■ Source records ■
━━━━━━━━━━

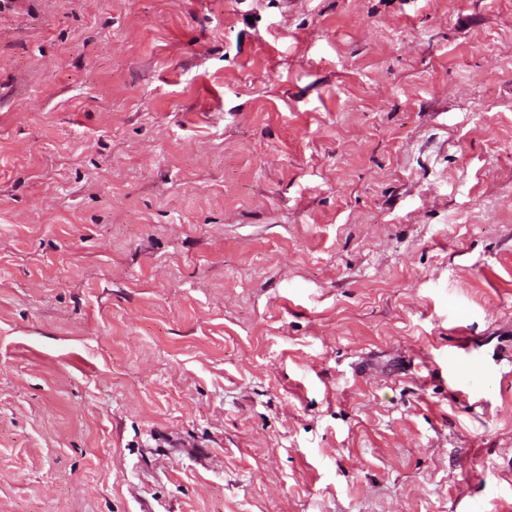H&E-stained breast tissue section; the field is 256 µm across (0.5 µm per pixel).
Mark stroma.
Listing matches in <instances>:
<instances>
[{
	"label": "stroma",
	"mask_w": 512,
	"mask_h": 512,
	"mask_svg": "<svg viewBox=\"0 0 512 512\" xmlns=\"http://www.w3.org/2000/svg\"><path fill=\"white\" fill-rule=\"evenodd\" d=\"M0 512H512V0H0Z\"/></svg>",
	"instance_id": "35a3bbf8"
}]
</instances>
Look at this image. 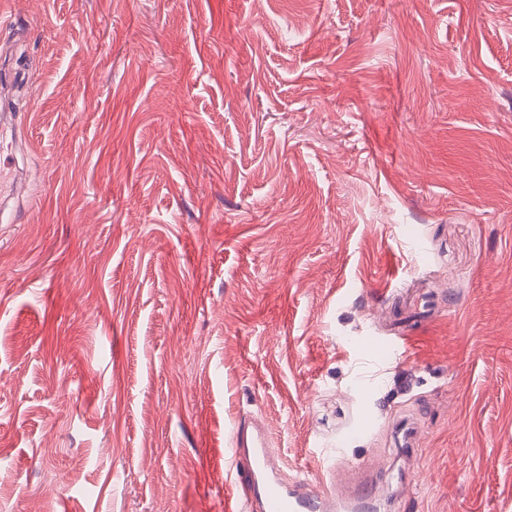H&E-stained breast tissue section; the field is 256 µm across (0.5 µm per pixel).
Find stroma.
<instances>
[{
	"label": "stroma",
	"mask_w": 512,
	"mask_h": 512,
	"mask_svg": "<svg viewBox=\"0 0 512 512\" xmlns=\"http://www.w3.org/2000/svg\"><path fill=\"white\" fill-rule=\"evenodd\" d=\"M1 16L33 151L0 223V512H221L250 421L392 512H512V0Z\"/></svg>",
	"instance_id": "35a3bbf8"
}]
</instances>
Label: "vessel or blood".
<instances>
[{"instance_id":"obj_1","label":"vessel or blood","mask_w":512,"mask_h":512,"mask_svg":"<svg viewBox=\"0 0 512 512\" xmlns=\"http://www.w3.org/2000/svg\"><path fill=\"white\" fill-rule=\"evenodd\" d=\"M234 470V495L225 497L224 512H377L371 481L349 484L328 465V450L318 455L315 479L286 477L279 455L265 431L241 424L226 450Z\"/></svg>"}]
</instances>
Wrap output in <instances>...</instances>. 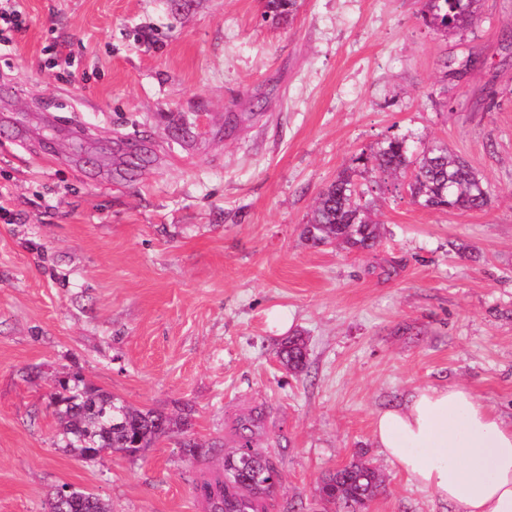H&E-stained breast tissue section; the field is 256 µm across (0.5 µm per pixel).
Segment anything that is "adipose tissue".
<instances>
[{
	"mask_svg": "<svg viewBox=\"0 0 512 512\" xmlns=\"http://www.w3.org/2000/svg\"><path fill=\"white\" fill-rule=\"evenodd\" d=\"M372 442L410 485L457 512H512V420L465 387L413 388L376 412Z\"/></svg>",
	"mask_w": 512,
	"mask_h": 512,
	"instance_id": "adipose-tissue-1",
	"label": "adipose tissue"
}]
</instances>
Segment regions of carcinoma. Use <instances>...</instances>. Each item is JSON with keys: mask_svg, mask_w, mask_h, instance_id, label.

━━━━━━━━━━

■ Stated exercise ■
Beginning with the line that contains "Segment anything that", quote each line exactly through the last line of the entries above, and nothing beyond them.

■ Correct response ■
Segment anything that is "adipose tissue".
<instances>
[{
	"mask_svg": "<svg viewBox=\"0 0 512 512\" xmlns=\"http://www.w3.org/2000/svg\"><path fill=\"white\" fill-rule=\"evenodd\" d=\"M372 442L410 485L457 512H512V420L465 387L413 388L376 412Z\"/></svg>",
	"mask_w": 512,
	"mask_h": 512,
	"instance_id": "adipose-tissue-1",
	"label": "adipose tissue"
}]
</instances>
Segment regions of carcinoma. Use <instances>...</instances>. Each item is JSON with keys: mask_svg, mask_w, mask_h, instance_id, label.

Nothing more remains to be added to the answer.